Supplied data
* * * *
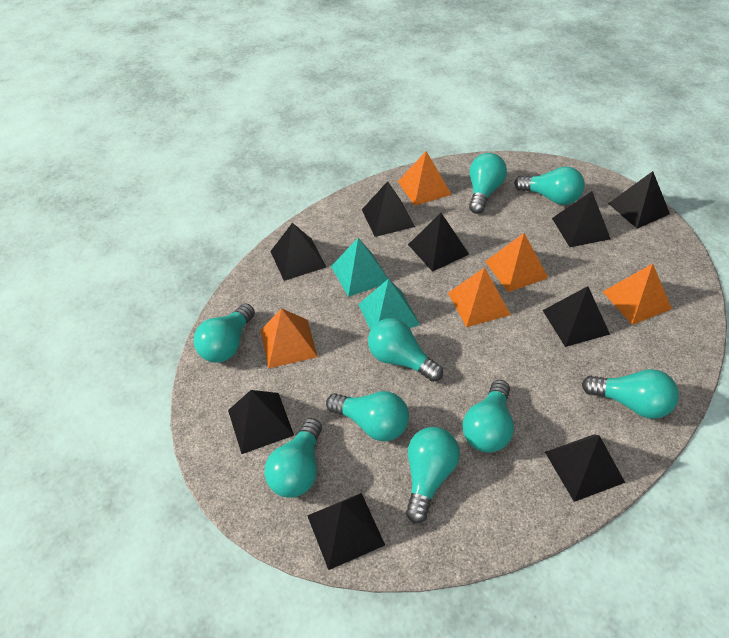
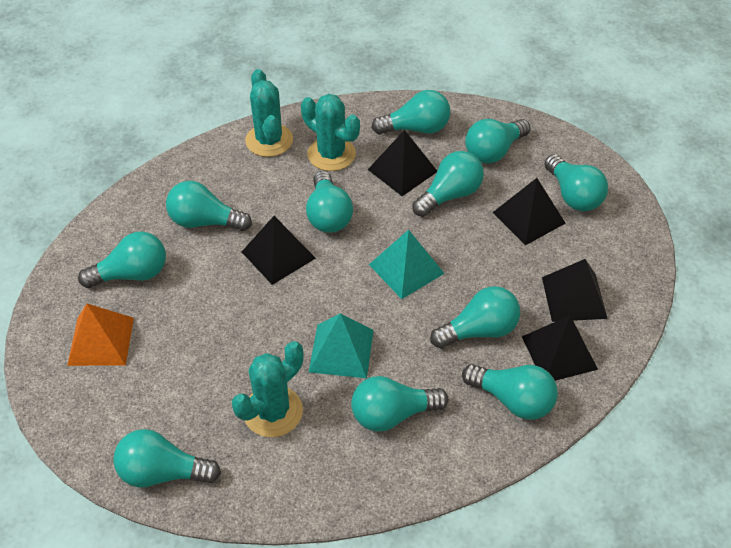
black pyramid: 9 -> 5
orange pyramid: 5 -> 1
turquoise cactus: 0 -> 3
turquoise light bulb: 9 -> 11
* * * *
Requirement
Set each line down exactly, starting with the one that contains "orange pyramid: 5 -> 1" and ending with the last line of the listing; add nothing else.

Expected answer
orange pyramid: 5 -> 1
turquoise cactus: 0 -> 3
turquoise light bulb: 9 -> 11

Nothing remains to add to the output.